Segment Open

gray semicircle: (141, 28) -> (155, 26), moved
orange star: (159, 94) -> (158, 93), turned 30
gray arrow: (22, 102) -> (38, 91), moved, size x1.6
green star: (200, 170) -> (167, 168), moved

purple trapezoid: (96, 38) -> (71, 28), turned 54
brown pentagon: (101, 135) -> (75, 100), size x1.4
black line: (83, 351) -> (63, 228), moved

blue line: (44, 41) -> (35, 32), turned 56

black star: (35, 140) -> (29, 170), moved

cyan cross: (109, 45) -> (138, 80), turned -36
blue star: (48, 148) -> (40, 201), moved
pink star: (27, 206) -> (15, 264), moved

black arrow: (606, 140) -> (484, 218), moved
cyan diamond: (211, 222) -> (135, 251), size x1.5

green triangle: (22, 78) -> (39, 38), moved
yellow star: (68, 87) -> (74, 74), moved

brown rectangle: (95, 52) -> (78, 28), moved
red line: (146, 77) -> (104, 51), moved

Segment Closed
Segment Open

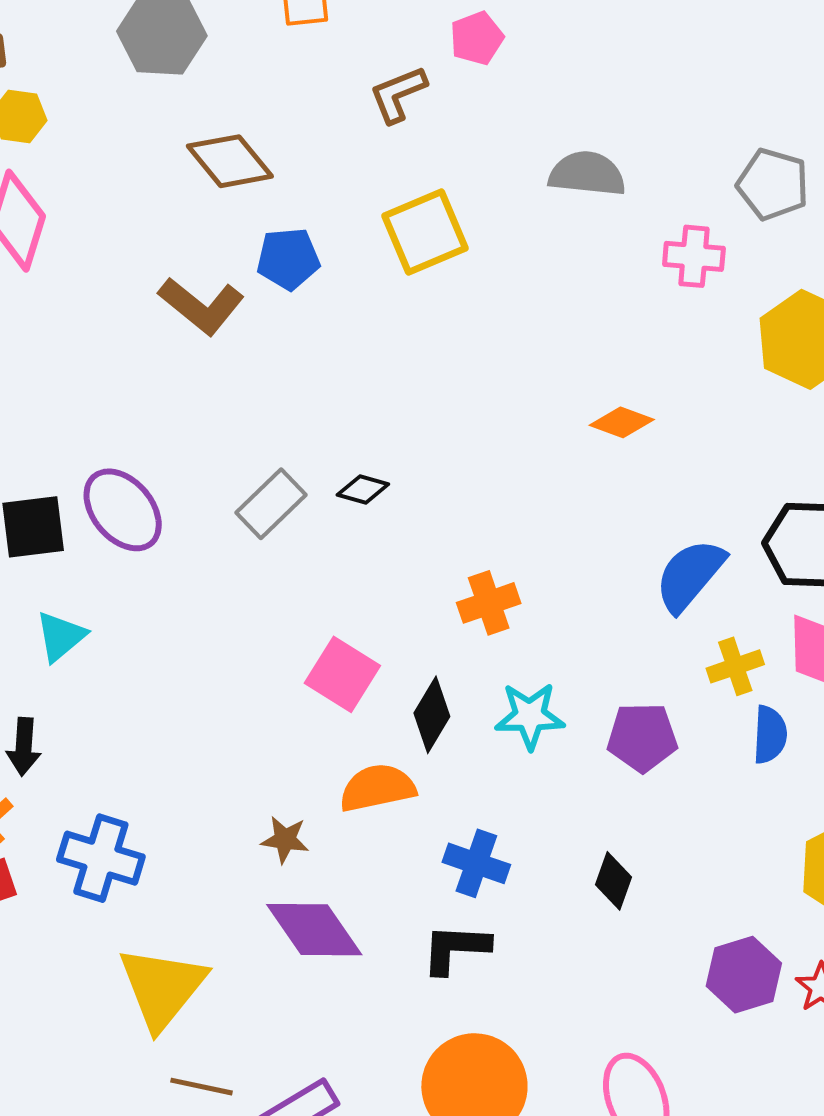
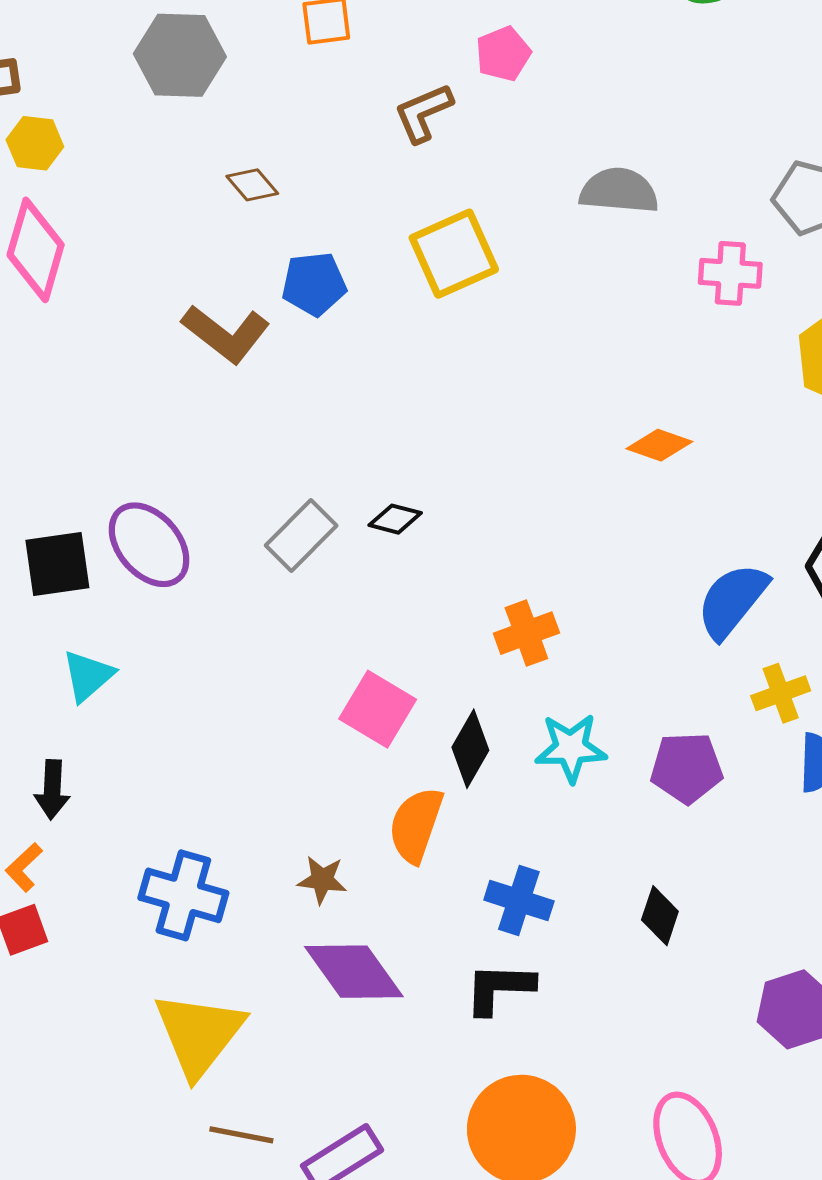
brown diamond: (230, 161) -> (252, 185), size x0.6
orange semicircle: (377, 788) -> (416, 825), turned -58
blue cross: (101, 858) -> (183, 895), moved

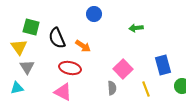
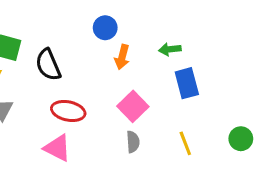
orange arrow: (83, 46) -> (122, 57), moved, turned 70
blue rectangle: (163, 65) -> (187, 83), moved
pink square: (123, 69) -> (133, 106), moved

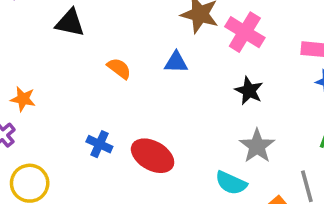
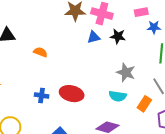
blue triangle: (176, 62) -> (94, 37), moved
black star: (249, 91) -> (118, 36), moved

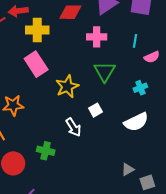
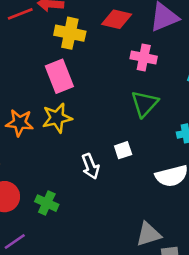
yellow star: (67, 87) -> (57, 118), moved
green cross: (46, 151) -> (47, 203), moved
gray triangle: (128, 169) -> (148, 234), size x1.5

Segment Closed

- Aim of the exercise -
Working from the records above, set down word for word everything from the line containing "orange arrow: (83, 46)" down to the line containing "gray triangle: (128, 169)", ends included, minus the pictures.

- Result for this exercise -
orange arrow: (83, 46) -> (122, 57), moved, turned 70
blue rectangle: (163, 65) -> (187, 83), moved
pink square: (123, 69) -> (133, 106), moved

blue triangle: (176, 62) -> (94, 37), moved
black star: (249, 91) -> (118, 36), moved

yellow star: (67, 87) -> (57, 118), moved
green cross: (46, 151) -> (47, 203), moved
gray triangle: (128, 169) -> (148, 234), size x1.5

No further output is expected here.